--- Extracted information ---

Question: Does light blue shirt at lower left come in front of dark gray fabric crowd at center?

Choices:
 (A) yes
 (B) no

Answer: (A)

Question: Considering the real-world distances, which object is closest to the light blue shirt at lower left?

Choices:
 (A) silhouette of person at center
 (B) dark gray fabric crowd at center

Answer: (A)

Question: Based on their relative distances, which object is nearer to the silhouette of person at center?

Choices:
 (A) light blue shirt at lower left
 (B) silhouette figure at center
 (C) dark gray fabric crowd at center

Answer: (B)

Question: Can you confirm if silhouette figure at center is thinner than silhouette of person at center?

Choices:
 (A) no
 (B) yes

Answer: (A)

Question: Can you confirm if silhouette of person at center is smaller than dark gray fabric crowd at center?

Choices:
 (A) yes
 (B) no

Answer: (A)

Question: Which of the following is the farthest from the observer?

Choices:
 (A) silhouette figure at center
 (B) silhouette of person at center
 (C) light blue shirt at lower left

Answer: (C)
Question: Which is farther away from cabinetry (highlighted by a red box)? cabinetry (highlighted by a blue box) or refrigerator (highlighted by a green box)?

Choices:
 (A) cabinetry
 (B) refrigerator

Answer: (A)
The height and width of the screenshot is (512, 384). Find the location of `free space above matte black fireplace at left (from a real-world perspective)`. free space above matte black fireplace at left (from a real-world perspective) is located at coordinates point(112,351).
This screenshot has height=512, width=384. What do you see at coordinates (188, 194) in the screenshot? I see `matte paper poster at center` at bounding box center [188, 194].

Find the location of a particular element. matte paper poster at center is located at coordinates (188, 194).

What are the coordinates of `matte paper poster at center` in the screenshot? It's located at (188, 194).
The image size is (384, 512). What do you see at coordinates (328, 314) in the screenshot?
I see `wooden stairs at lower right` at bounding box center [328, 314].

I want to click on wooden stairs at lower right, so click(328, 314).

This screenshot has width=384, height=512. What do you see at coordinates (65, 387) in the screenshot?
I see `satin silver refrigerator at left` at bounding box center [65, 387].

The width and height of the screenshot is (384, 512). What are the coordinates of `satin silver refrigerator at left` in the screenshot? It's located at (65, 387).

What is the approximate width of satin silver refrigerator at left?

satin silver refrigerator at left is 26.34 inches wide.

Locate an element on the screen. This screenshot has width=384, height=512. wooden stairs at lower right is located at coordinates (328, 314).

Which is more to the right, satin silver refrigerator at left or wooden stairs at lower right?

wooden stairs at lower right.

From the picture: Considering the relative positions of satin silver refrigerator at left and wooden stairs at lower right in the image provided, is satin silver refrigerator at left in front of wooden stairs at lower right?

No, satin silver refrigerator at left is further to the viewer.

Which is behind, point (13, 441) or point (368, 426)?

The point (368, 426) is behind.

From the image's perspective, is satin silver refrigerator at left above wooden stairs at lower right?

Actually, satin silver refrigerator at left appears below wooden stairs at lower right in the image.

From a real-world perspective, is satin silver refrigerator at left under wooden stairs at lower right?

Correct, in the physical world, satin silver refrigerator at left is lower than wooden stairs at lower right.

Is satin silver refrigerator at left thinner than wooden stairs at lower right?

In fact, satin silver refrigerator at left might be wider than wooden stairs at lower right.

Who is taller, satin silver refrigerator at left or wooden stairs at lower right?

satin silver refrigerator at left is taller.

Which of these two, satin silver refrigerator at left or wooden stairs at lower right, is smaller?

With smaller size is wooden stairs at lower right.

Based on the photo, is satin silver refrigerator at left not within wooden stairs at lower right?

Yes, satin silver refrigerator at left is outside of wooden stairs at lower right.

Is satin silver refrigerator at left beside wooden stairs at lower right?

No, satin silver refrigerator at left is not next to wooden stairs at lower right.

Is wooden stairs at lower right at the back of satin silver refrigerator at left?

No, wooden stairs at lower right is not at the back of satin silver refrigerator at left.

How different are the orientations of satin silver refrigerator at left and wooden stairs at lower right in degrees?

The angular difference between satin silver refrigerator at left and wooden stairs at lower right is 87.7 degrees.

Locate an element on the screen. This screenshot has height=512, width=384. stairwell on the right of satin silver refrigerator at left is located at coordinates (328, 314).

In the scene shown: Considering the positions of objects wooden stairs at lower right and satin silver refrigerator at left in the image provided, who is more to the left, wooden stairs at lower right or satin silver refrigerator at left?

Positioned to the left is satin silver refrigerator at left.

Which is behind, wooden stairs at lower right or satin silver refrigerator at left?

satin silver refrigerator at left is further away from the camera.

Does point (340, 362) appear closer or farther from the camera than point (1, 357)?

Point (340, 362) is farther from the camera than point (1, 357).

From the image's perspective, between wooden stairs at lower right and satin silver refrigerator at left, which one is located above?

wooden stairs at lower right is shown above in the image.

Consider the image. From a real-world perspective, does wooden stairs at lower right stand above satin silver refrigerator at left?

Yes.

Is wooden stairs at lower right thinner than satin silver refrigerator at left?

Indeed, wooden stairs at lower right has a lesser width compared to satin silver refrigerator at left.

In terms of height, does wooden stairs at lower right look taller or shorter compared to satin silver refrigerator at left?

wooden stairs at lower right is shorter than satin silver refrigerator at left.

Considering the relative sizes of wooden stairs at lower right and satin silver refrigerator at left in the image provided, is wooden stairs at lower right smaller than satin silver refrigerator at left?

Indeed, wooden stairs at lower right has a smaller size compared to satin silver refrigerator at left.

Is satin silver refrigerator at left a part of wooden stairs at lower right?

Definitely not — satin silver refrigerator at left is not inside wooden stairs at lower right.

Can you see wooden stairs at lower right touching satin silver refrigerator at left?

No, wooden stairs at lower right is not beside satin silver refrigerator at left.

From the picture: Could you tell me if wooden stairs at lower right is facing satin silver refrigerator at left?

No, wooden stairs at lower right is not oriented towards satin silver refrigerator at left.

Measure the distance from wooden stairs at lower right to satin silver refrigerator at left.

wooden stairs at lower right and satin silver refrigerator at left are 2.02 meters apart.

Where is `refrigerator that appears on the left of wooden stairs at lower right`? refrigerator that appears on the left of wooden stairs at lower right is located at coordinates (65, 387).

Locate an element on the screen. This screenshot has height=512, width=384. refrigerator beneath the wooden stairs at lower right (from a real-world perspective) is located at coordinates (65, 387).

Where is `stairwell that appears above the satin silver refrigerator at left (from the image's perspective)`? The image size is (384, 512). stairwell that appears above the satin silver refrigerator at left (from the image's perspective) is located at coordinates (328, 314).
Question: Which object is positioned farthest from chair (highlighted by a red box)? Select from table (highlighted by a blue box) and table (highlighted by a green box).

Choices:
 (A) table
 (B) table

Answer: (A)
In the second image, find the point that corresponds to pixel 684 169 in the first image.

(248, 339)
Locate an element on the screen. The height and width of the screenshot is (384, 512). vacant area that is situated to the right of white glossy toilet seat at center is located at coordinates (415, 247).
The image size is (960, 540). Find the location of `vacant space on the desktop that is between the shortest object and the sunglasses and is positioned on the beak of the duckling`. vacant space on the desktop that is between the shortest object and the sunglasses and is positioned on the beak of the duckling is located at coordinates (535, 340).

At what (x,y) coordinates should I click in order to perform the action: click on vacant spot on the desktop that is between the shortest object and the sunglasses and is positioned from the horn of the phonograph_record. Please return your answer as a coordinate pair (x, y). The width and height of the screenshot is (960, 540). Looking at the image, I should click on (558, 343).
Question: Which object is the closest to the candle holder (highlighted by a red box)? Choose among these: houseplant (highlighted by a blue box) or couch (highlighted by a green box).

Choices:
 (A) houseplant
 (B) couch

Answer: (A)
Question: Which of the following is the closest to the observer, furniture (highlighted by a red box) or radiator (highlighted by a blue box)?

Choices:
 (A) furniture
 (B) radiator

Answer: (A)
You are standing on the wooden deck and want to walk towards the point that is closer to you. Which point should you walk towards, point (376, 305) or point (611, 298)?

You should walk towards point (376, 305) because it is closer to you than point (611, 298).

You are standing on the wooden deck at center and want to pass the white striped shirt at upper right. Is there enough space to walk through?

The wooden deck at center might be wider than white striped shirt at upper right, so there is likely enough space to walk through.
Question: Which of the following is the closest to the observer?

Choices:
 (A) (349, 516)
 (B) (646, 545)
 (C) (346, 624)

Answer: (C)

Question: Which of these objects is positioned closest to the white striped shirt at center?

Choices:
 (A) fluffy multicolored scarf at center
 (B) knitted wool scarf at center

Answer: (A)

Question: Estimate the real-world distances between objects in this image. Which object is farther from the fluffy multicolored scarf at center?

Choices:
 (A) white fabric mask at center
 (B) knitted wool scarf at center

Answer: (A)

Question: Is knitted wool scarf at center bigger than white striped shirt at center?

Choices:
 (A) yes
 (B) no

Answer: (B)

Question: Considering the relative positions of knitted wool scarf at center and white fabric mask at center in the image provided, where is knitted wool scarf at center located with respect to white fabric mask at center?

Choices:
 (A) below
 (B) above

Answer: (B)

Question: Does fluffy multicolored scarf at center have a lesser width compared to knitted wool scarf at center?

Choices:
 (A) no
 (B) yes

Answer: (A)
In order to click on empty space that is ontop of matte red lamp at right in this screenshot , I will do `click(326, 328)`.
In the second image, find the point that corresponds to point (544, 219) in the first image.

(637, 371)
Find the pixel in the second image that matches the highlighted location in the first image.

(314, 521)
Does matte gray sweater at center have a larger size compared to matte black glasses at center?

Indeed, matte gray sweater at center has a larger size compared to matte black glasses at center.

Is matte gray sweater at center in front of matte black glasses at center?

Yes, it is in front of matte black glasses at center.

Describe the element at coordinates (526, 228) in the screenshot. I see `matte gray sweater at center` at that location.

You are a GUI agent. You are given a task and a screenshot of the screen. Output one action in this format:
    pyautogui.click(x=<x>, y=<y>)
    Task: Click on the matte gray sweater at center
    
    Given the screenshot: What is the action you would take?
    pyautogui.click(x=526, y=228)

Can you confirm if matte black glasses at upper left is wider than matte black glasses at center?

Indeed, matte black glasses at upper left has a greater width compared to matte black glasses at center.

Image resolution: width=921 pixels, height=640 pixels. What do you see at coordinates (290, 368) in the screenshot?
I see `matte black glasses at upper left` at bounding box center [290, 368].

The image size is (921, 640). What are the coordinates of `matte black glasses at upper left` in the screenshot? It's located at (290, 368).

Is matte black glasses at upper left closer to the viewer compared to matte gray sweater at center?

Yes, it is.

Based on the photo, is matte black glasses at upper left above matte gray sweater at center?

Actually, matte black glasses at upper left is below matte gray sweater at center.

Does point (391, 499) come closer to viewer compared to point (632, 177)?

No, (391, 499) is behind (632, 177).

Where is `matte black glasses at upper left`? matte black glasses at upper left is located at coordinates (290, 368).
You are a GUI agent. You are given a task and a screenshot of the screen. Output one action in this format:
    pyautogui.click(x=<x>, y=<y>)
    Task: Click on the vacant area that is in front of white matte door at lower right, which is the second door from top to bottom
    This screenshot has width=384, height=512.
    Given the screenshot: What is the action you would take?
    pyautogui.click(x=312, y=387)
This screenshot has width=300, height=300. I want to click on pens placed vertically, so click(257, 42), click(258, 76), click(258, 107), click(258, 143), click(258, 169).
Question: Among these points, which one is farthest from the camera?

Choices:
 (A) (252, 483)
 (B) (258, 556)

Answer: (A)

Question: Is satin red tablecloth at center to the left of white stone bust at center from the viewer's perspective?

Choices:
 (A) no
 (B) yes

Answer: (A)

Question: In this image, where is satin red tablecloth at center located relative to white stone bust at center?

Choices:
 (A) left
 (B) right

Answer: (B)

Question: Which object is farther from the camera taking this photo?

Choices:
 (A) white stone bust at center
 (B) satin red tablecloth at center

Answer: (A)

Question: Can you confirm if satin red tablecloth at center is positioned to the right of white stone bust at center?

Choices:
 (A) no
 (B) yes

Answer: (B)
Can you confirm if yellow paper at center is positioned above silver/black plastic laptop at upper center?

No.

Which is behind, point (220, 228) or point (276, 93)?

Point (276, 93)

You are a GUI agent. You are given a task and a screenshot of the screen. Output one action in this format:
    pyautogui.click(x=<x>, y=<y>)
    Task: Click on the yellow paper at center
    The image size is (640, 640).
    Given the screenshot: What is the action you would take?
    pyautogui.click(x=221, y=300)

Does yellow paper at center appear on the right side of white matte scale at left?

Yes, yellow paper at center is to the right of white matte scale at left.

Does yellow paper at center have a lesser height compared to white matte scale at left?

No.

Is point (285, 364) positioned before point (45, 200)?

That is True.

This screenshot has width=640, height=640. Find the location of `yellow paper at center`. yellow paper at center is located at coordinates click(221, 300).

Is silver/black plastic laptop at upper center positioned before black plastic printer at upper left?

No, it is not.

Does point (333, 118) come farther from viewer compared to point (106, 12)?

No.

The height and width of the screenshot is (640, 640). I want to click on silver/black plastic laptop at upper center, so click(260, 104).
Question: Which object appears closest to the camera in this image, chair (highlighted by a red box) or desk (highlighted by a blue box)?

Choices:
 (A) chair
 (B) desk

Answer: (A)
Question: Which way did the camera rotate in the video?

---

Turn the material above, from the line containing "The height and width of the screenshot is (640, 640)." through the end of the material, into a Markdown table with the columns Row and Entry. Skip blank lines.

| Row | Entry |
|---|---|
| 1 | The height and width of the screenshot is (640, 640). I want to click on silver/black plastic laptop at upper center, so click(260, 104). |
| 2 | Question: Which object appears closest to the camera in this image, chair (highlighted by a red box) or desk (highlighted by a blue box)? |
| 3 | Choices: |
| 4 |  (A) chair |
| 5 |  (B) desk |
| 6 | Answer: (A) |
| 7 | Question: Which way did the camera rotate in the video? |